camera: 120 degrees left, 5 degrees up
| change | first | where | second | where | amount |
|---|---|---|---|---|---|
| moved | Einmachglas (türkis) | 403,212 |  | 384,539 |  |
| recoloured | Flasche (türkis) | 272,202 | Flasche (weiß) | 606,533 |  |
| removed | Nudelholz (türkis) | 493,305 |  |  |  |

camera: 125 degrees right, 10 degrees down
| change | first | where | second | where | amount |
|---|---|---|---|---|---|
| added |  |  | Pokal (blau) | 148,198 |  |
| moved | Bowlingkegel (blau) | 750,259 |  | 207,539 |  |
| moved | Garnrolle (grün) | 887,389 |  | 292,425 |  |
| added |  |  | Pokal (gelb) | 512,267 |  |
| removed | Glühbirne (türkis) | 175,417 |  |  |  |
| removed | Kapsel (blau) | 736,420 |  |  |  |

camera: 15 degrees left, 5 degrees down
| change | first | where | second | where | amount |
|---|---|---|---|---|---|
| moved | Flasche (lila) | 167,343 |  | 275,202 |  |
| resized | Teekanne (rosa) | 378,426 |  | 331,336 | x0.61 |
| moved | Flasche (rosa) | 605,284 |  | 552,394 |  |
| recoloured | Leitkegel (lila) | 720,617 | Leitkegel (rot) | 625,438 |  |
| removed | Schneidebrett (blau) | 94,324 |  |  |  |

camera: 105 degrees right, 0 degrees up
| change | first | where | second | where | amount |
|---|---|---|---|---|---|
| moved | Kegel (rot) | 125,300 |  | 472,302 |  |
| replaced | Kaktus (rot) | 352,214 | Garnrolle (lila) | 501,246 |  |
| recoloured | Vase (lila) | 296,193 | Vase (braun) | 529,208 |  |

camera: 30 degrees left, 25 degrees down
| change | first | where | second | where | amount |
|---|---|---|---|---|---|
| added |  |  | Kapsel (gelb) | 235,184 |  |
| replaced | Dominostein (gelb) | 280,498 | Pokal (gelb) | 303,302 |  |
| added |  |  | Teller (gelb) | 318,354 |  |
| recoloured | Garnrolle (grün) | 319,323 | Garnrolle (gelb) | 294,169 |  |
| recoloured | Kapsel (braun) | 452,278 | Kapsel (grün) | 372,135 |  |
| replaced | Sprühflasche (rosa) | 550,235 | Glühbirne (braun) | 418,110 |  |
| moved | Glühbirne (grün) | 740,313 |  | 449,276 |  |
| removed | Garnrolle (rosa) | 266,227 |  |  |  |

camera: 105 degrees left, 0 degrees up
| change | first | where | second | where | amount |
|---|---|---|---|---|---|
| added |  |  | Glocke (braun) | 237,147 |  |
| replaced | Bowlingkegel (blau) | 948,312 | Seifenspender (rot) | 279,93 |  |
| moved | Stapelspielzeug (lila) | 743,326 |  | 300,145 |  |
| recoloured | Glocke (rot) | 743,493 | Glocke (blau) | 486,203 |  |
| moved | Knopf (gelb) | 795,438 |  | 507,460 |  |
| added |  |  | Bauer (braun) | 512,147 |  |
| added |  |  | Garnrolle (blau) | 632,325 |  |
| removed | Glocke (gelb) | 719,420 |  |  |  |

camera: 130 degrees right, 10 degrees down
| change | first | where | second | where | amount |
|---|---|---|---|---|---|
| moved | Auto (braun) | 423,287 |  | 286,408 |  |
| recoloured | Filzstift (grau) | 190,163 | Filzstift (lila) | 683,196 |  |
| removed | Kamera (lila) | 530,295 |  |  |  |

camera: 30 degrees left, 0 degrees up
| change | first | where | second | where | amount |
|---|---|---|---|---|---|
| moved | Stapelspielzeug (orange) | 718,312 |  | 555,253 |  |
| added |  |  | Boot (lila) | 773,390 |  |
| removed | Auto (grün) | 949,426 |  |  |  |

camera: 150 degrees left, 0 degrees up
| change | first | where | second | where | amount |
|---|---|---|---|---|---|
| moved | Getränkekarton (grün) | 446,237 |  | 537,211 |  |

-*-

▸ **Work item**: What is needed is an exact copy of all the records above.

▸ **Result for this exercise**:
camera: 120 degrees left, 5 degrees up
| change | first | where | second | where | amount |
|---|---|---|---|---|---|
| moved | Einmachglas (türkis) | 403,212 |  | 384,539 |  |
| recoloured | Flasche (türkis) | 272,202 | Flasche (weiß) | 606,533 |  |
| removed | Nudelholz (türkis) | 493,305 |  |  |  |

camera: 125 degrees right, 10 degrees down
| change | first | where | second | where | amount |
|---|---|---|---|---|---|
| added |  |  | Pokal (blau) | 148,198 |  |
| moved | Bowlingkegel (blau) | 750,259 |  | 207,539 |  |
| moved | Garnrolle (grün) | 887,389 |  | 292,425 |  |
| added |  |  | Pokal (gelb) | 512,267 |  |
| removed | Glühbirne (türkis) | 175,417 |  |  |  |
| removed | Kapsel (blau) | 736,420 |  |  |  |

camera: 15 degrees left, 5 degrees down
| change | first | where | second | where | amount |
|---|---|---|---|---|---|
| moved | Flasche (lila) | 167,343 |  | 275,202 |  |
| resized | Teekanne (rosa) | 378,426 |  | 331,336 | x0.61 |
| moved | Flasche (rosa) | 605,284 |  | 552,394 |  |
| recoloured | Leitkegel (lila) | 720,617 | Leitkegel (rot) | 625,438 |  |
| removed | Schneidebrett (blau) | 94,324 |  |  |  |

camera: 105 degrees right, 0 degrees up
| change | first | where | second | where | amount |
|---|---|---|---|---|---|
| moved | Kegel (rot) | 125,300 |  | 472,302 |  |
| replaced | Kaktus (rot) | 352,214 | Garnrolle (lila) | 501,246 |  |
| recoloured | Vase (lila) | 296,193 | Vase (braun) | 529,208 |  |

camera: 30 degrees left, 25 degrees down
| change | first | where | second | where | amount |
|---|---|---|---|---|---|
| added |  |  | Kapsel (gelb) | 235,184 |  |
| replaced | Dominostein (gelb) | 280,498 | Pokal (gelb) | 303,302 |  |
| added |  |  | Teller (gelb) | 318,354 |  |
| recoloured | Garnrolle (grün) | 319,323 | Garnrolle (gelb) | 294,169 |  |
| recoloured | Kapsel (braun) | 452,278 | Kapsel (grün) | 372,135 |  |
| replaced | Sprühflasche (rosa) | 550,235 | Glühbirne (braun) | 418,110 |  |
| moved | Glühbirne (grün) | 740,313 |  | 449,276 |  |
| removed | Garnrolle (rosa) | 266,227 |  |  |  |

camera: 105 degrees left, 0 degrees up
| change | first | where | second | where | amount |
|---|---|---|---|---|---|
| added |  |  | Glocke (braun) | 237,147 |  |
| replaced | Bowlingkegel (blau) | 948,312 | Seifenspender (rot) | 279,93 |  |
| moved | Stapelspielzeug (lila) | 743,326 |  | 300,145 |  |
| recoloured | Glocke (rot) | 743,493 | Glocke (blau) | 486,203 |  |
| moved | Knopf (gelb) | 795,438 |  | 507,460 |  |
| added |  |  | Bauer (braun) | 512,147 |  |
| added |  |  | Garnrolle (blau) | 632,325 |  |
| removed | Glocke (gelb) | 719,420 |  |  |  |

camera: 130 degrees right, 10 degrees down
| change | first | where | second | where | amount |
|---|---|---|---|---|---|
| moved | Auto (braun) | 423,287 |  | 286,408 |  |
| recoloured | Filzstift (grau) | 190,163 | Filzstift (lila) | 683,196 |  |
| removed | Kamera (lila) | 530,295 |  |  |  |

camera: 30 degrees left, 0 degrees up
| change | first | where | second | where | amount |
|---|---|---|---|---|---|
| moved | Stapelspielzeug (orange) | 718,312 |  | 555,253 |  |
| added |  |  | Boot (lila) | 773,390 |  |
| removed | Auto (grün) | 949,426 |  |  |  |

camera: 150 degrees left, 0 degrees up
| change | first | where | second | where | amount |
|---|---|---|---|---|---|
| moved | Getränkekarton (grün) | 446,237 |  | 537,211 |  |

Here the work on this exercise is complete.